------ DATA ------
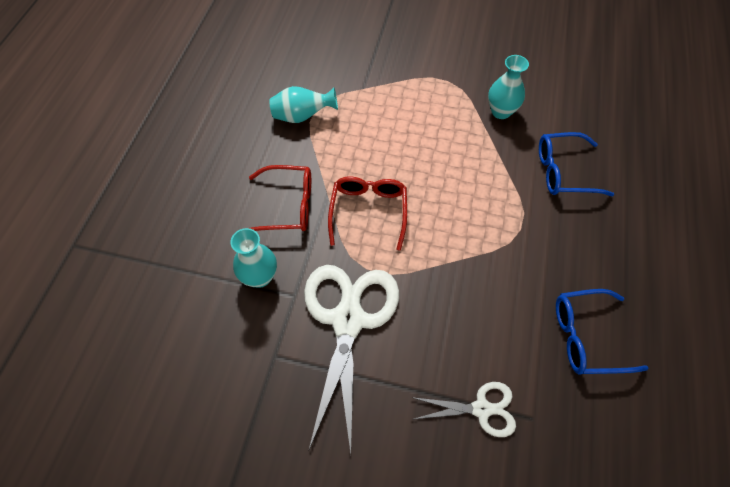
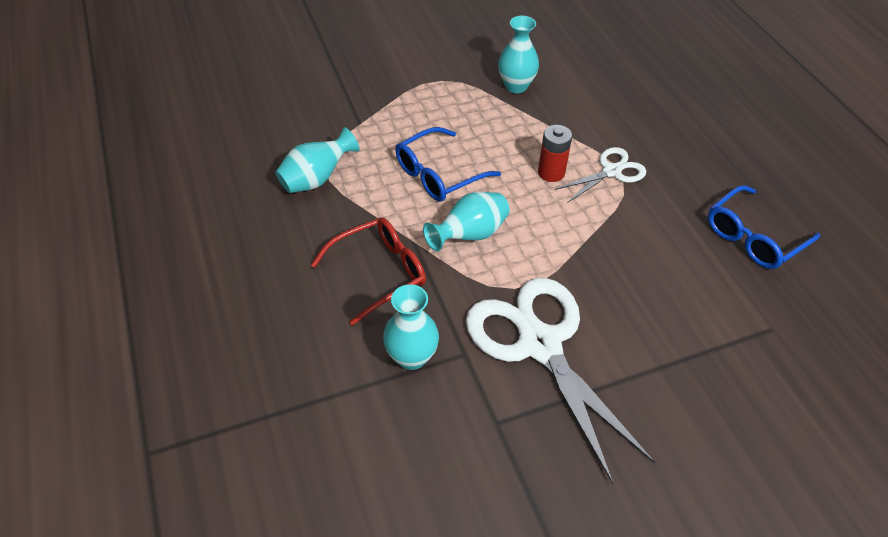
camera: 35 degrees left, 10 degrees down
(368, 212) = (469, 235): red glasses -> turquoise vase
(468, 195) = (551, 173): none -> red battery
(482, 409) = (726, 347): white scissors -> white scissors (611, 171)
(564, 172) = (616, 112): blue glasses -> blue glasses (439, 174)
------
**WHAT TO DO:** List the lines of the material in which the word "glasses" occurs.

**EXPECTED ANSWER:**
(368, 212) = (469, 235): red glasses -> turquoise vase
(564, 172) = (616, 112): blue glasses -> blue glasses (439, 174)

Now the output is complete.